■ DATASET RECORDS:
* * * *

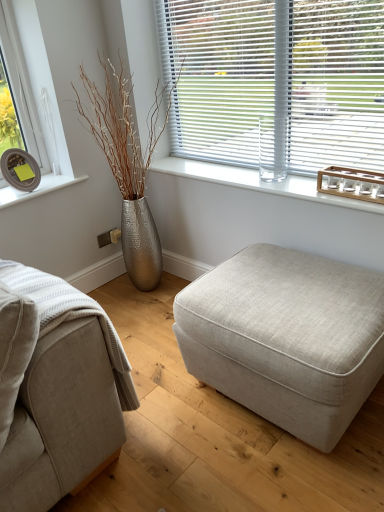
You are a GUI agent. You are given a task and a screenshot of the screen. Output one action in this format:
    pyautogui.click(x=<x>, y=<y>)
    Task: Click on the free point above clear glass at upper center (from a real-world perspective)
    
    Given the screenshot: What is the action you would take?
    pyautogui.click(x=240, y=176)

* * * *

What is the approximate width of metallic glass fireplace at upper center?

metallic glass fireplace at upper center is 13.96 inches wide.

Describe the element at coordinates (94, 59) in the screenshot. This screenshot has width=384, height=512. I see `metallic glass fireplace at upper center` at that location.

* * * *

■ WHAT TO PRODUCE: Reproduce the stretch from the line containing "metallic glass fireplace at upper center is" through the line containing "Describe the element", changing "fireplace" to "heater" and leaving everything else unchanged.

■ SOLVED EXERCISE:
metallic glass heater at upper center is 13.96 inches wide.

Describe the element at coordinates (94, 59) in the screenshot. This screenshot has width=384, height=512. I see `metallic glass heater at upper center` at that location.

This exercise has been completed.